— Begin —

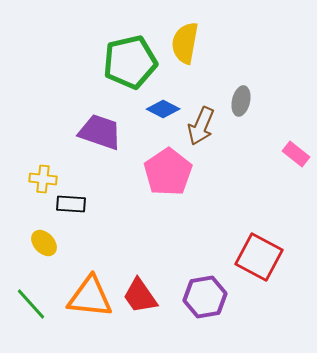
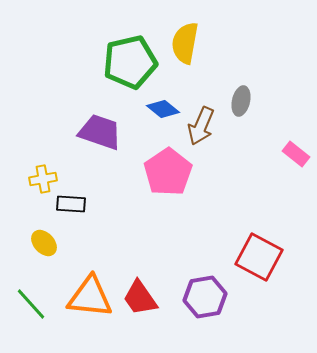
blue diamond: rotated 12 degrees clockwise
yellow cross: rotated 16 degrees counterclockwise
red trapezoid: moved 2 px down
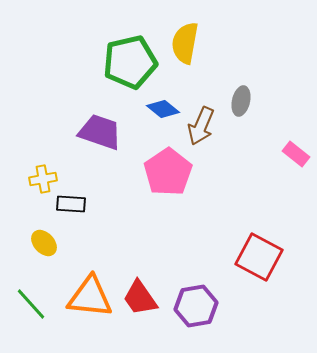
purple hexagon: moved 9 px left, 9 px down
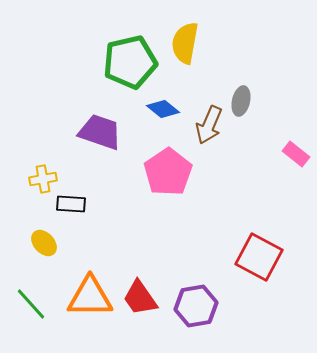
brown arrow: moved 8 px right, 1 px up
orange triangle: rotated 6 degrees counterclockwise
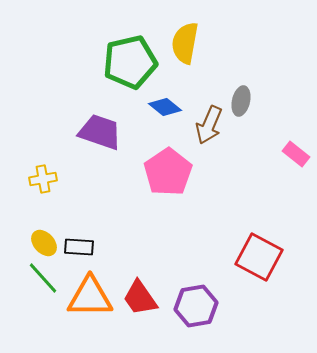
blue diamond: moved 2 px right, 2 px up
black rectangle: moved 8 px right, 43 px down
green line: moved 12 px right, 26 px up
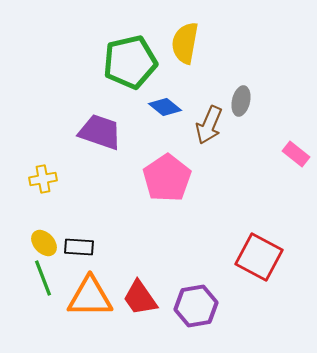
pink pentagon: moved 1 px left, 6 px down
green line: rotated 21 degrees clockwise
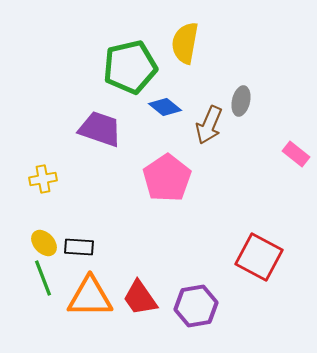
green pentagon: moved 5 px down
purple trapezoid: moved 3 px up
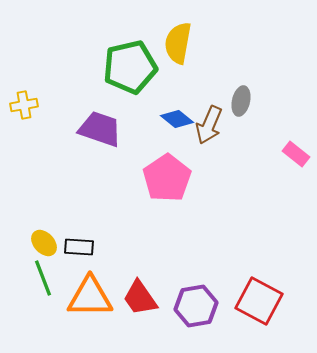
yellow semicircle: moved 7 px left
blue diamond: moved 12 px right, 12 px down
yellow cross: moved 19 px left, 74 px up
red square: moved 44 px down
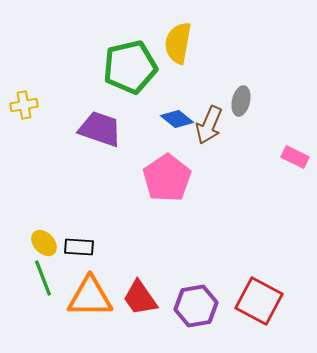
pink rectangle: moved 1 px left, 3 px down; rotated 12 degrees counterclockwise
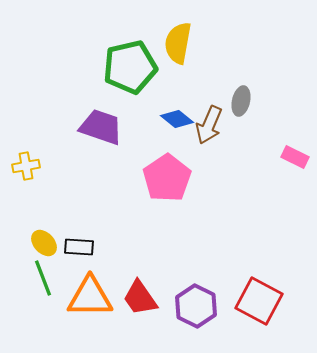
yellow cross: moved 2 px right, 61 px down
purple trapezoid: moved 1 px right, 2 px up
purple hexagon: rotated 24 degrees counterclockwise
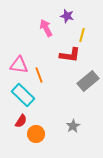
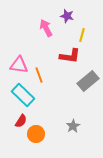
red L-shape: moved 1 px down
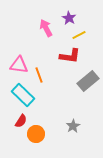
purple star: moved 2 px right, 2 px down; rotated 16 degrees clockwise
yellow line: moved 3 px left; rotated 48 degrees clockwise
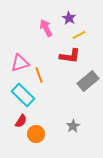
pink triangle: moved 1 px right, 2 px up; rotated 24 degrees counterclockwise
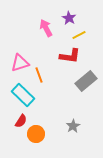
gray rectangle: moved 2 px left
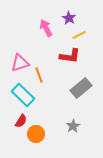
gray rectangle: moved 5 px left, 7 px down
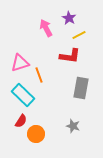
gray rectangle: rotated 40 degrees counterclockwise
gray star: rotated 24 degrees counterclockwise
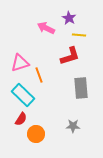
pink arrow: rotated 36 degrees counterclockwise
yellow line: rotated 32 degrees clockwise
red L-shape: rotated 25 degrees counterclockwise
gray rectangle: rotated 15 degrees counterclockwise
red semicircle: moved 2 px up
gray star: rotated 16 degrees counterclockwise
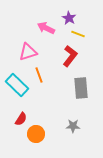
yellow line: moved 1 px left, 1 px up; rotated 16 degrees clockwise
red L-shape: rotated 35 degrees counterclockwise
pink triangle: moved 8 px right, 11 px up
cyan rectangle: moved 6 px left, 10 px up
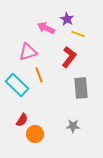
purple star: moved 2 px left, 1 px down
red L-shape: moved 1 px left, 1 px down
red semicircle: moved 1 px right, 1 px down
orange circle: moved 1 px left
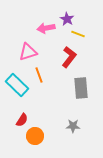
pink arrow: rotated 36 degrees counterclockwise
orange circle: moved 2 px down
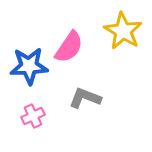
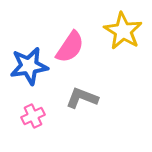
pink semicircle: moved 1 px right
blue star: rotated 6 degrees counterclockwise
gray L-shape: moved 3 px left
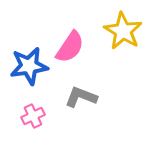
gray L-shape: moved 1 px left, 1 px up
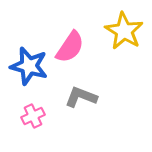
yellow star: moved 1 px right
blue star: rotated 24 degrees clockwise
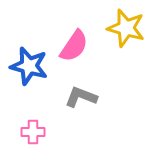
yellow star: moved 2 px right, 3 px up; rotated 15 degrees counterclockwise
pink semicircle: moved 4 px right, 1 px up
pink cross: moved 16 px down; rotated 25 degrees clockwise
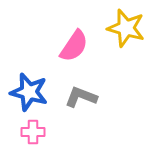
blue star: moved 26 px down
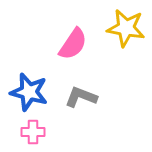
yellow star: rotated 6 degrees counterclockwise
pink semicircle: moved 1 px left, 2 px up
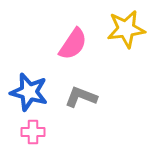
yellow star: moved 1 px down; rotated 18 degrees counterclockwise
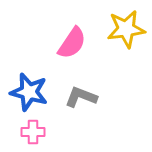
pink semicircle: moved 1 px left, 1 px up
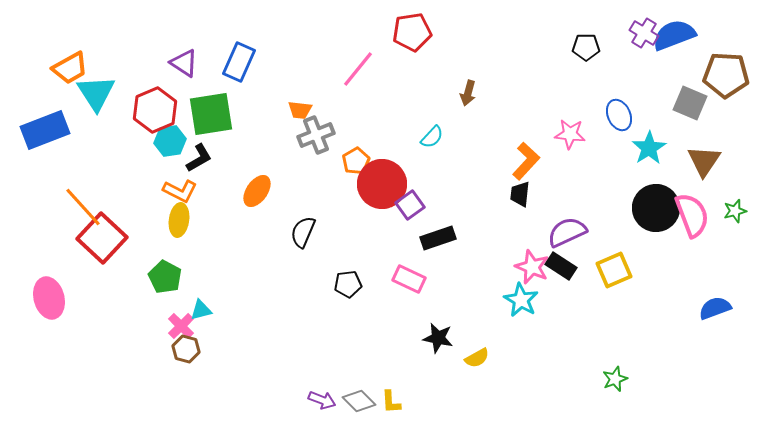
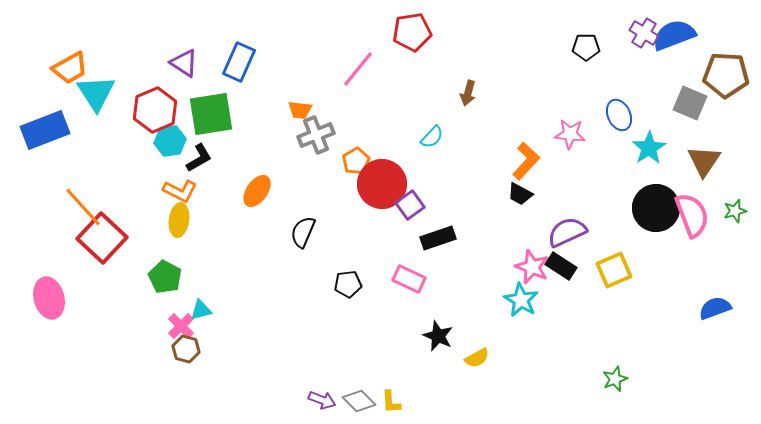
black trapezoid at (520, 194): rotated 68 degrees counterclockwise
black star at (438, 338): moved 2 px up; rotated 12 degrees clockwise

— End —

DIRECTIONS
Can you copy every line of the material above word for word, leaving out the pictures?

FULL RESPONSE
blue diamond: rotated 12 degrees clockwise
yellow cross: rotated 16 degrees counterclockwise
red trapezoid: moved 2 px down
purple hexagon: moved 9 px left, 9 px down
brown arrow: moved 8 px right, 1 px up
orange triangle: rotated 6 degrees counterclockwise
blue diamond: moved 2 px right, 2 px up
black rectangle: moved 8 px right, 43 px down
green line: moved 12 px right, 26 px up
pink pentagon: moved 1 px left, 6 px down
green line: rotated 21 degrees clockwise
green pentagon: moved 5 px down
purple trapezoid: moved 3 px up
yellow semicircle: moved 7 px left
blue diamond: moved 12 px right, 12 px down
yellow cross: moved 19 px left, 74 px up
red square: moved 44 px down
pink rectangle: moved 1 px left, 3 px down; rotated 12 degrees counterclockwise
yellow cross: moved 2 px right, 61 px down
purple trapezoid: moved 1 px right, 2 px up
purple hexagon: rotated 24 degrees counterclockwise
red L-shape: moved 1 px down
purple star: moved 2 px right, 2 px down; rotated 16 degrees clockwise
yellow line: moved 3 px left; rotated 48 degrees clockwise
pink triangle: moved 1 px right, 2 px up; rotated 24 degrees counterclockwise
gray rectangle: moved 2 px left
gray rectangle: moved 5 px left, 7 px down
gray rectangle: rotated 40 degrees counterclockwise
gray star: rotated 24 degrees counterclockwise
pink arrow: rotated 36 degrees counterclockwise
yellow line: rotated 32 degrees clockwise
red L-shape: rotated 25 degrees counterclockwise
gray rectangle: rotated 15 degrees counterclockwise
red semicircle: moved 2 px up
gray star: rotated 16 degrees counterclockwise
yellow line: moved 1 px left, 1 px up; rotated 16 degrees clockwise
red L-shape: rotated 35 degrees counterclockwise
pink triangle: moved 8 px right, 11 px up
cyan rectangle: moved 6 px left, 10 px up
purple star: moved 2 px left, 1 px down
red L-shape: moved 1 px left, 1 px down
red semicircle: moved 1 px right, 1 px down
orange circle: moved 1 px left
pink arrow: rotated 36 degrees counterclockwise
orange circle: moved 2 px down
pink semicircle: moved 1 px right
blue star: rotated 6 degrees counterclockwise
gray L-shape: moved 3 px left
gray L-shape: moved 1 px left, 1 px up
yellow star: moved 1 px right
blue star: rotated 24 degrees clockwise
yellow star: moved 2 px right, 3 px up; rotated 15 degrees counterclockwise
pink semicircle: moved 4 px right, 1 px up
pink cross: moved 16 px down; rotated 25 degrees clockwise
blue star: moved 26 px down
yellow star: rotated 6 degrees counterclockwise
pink semicircle: moved 1 px left, 2 px up
yellow star: moved 1 px down; rotated 18 degrees counterclockwise
pink semicircle: moved 1 px left, 1 px up
black trapezoid at (520, 194): rotated 68 degrees counterclockwise
black star at (438, 338): moved 2 px up; rotated 12 degrees clockwise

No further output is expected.